*** Recorded information
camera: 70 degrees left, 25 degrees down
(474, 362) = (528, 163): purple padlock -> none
******
*** Recorded information
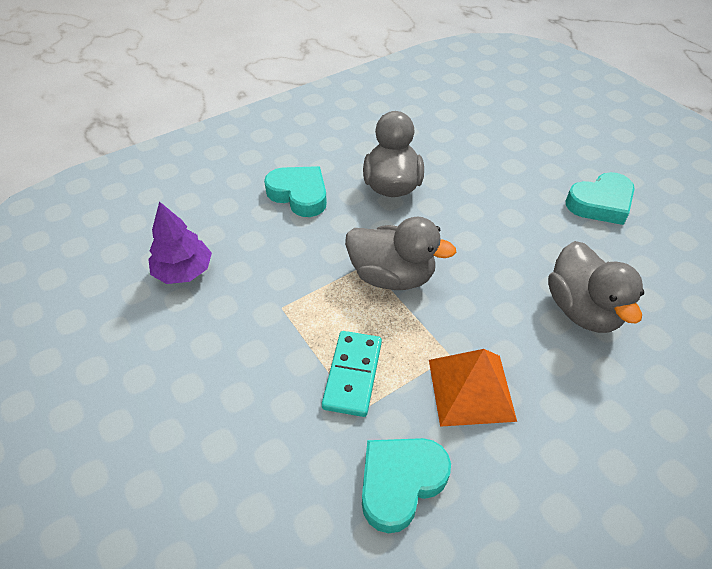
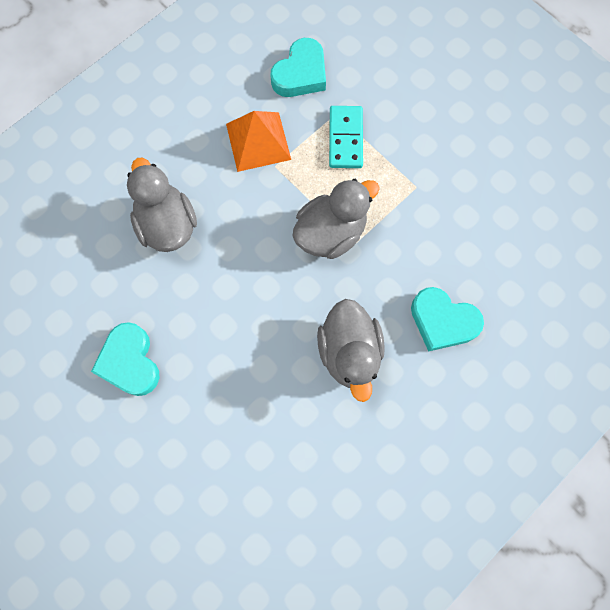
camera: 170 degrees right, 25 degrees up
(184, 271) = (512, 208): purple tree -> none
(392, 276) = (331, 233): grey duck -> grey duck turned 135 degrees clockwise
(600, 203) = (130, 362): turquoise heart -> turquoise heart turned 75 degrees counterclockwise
******
▶ [Action item] Please, from the entries above, set down exactly the lines from the one containing "(184, 271) = (512, 208): purple tree -> none" through the one containing "(600, 203) = (130, 362): turquoise", and only those.

▶ [Answer box]
(184, 271) = (512, 208): purple tree -> none
(392, 276) = (331, 233): grey duck -> grey duck turned 135 degrees clockwise
(600, 203) = (130, 362): turquoise heart -> turquoise heart turned 75 degrees counterclockwise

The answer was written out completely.